Brief: In the copy, include every record below exactly as it appears, but no pictures.

(Saved entries)
————————

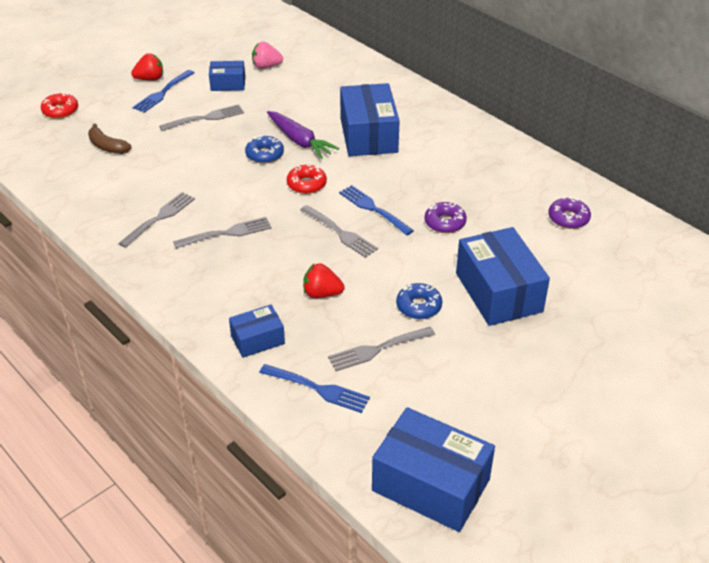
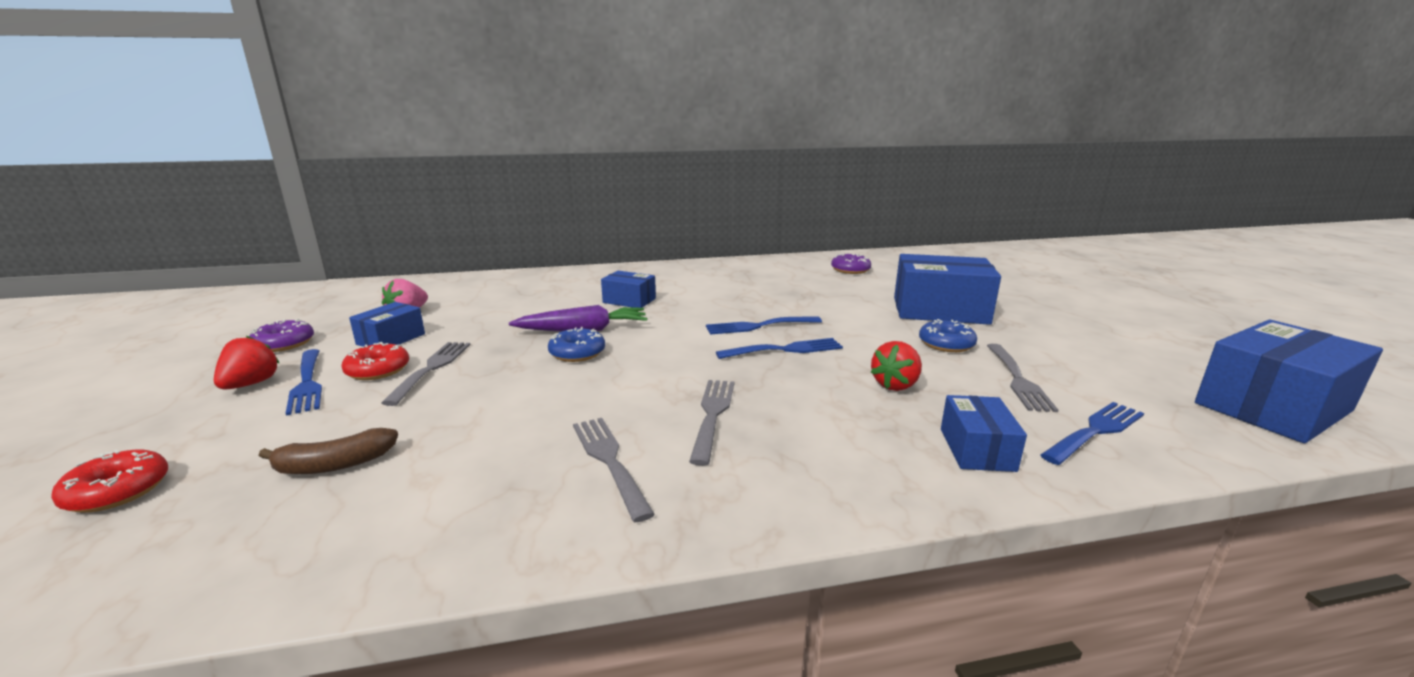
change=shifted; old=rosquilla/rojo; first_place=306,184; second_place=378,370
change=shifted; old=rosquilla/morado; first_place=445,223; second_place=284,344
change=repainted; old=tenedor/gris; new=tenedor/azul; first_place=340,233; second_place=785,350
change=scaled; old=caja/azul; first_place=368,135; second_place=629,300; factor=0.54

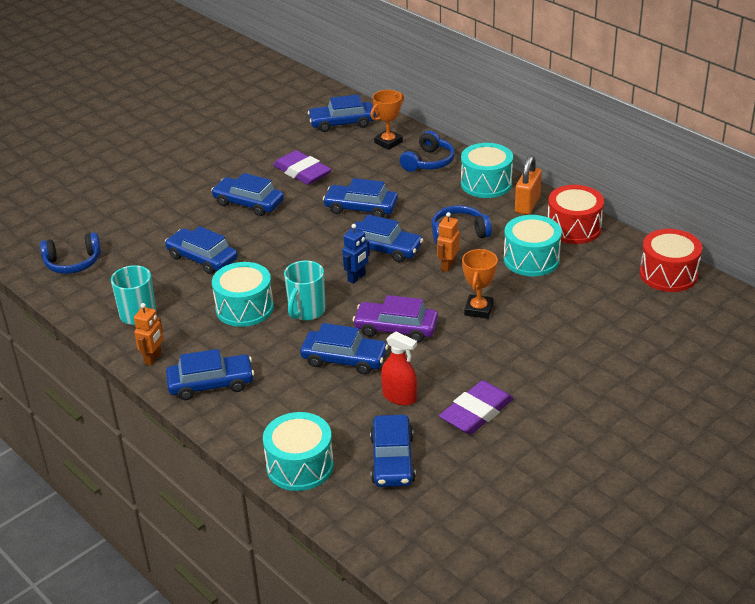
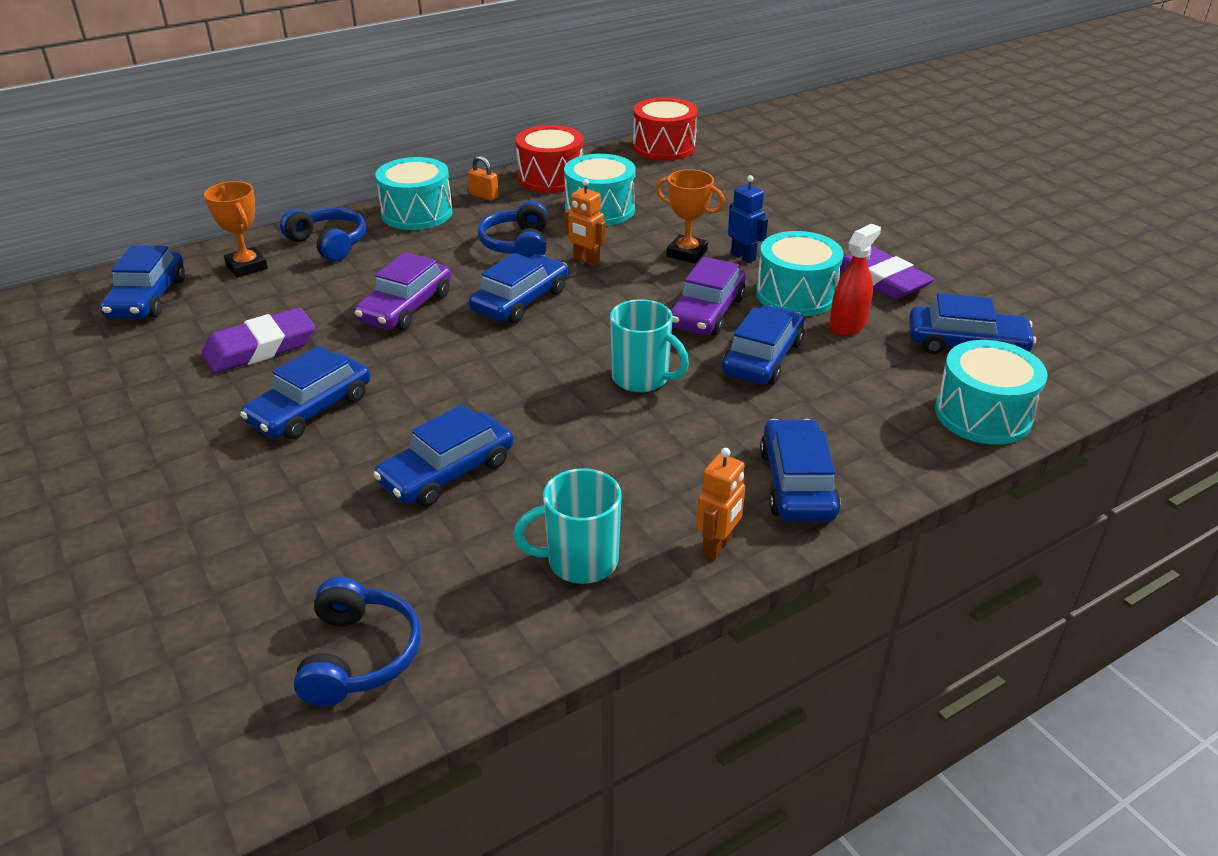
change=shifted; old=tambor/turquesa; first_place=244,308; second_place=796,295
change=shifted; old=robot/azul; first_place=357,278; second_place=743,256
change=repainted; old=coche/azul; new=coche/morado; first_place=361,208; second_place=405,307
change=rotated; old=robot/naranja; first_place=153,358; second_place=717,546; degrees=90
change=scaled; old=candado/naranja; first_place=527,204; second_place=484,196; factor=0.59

————————

Output of the task:
change=shifted; old=rosquilla/rojo; first_place=306,184; second_place=378,370
change=shifted; old=rosquilla/morado; first_place=445,223; second_place=284,344
change=repainted; old=tenedor/gris; new=tenedor/azul; first_place=340,233; second_place=785,350
change=scaled; old=caja/azul; first_place=368,135; second_place=629,300; factor=0.54

change=shifted; old=tambor/turquesa; first_place=244,308; second_place=796,295
change=shifted; old=robot/azul; first_place=357,278; second_place=743,256
change=repainted; old=coche/azul; new=coche/morado; first_place=361,208; second_place=405,307
change=rotated; old=robot/naranja; first_place=153,358; second_place=717,546; degrees=90
change=scaled; old=candado/naranja; first_place=527,204; second_place=484,196; factor=0.59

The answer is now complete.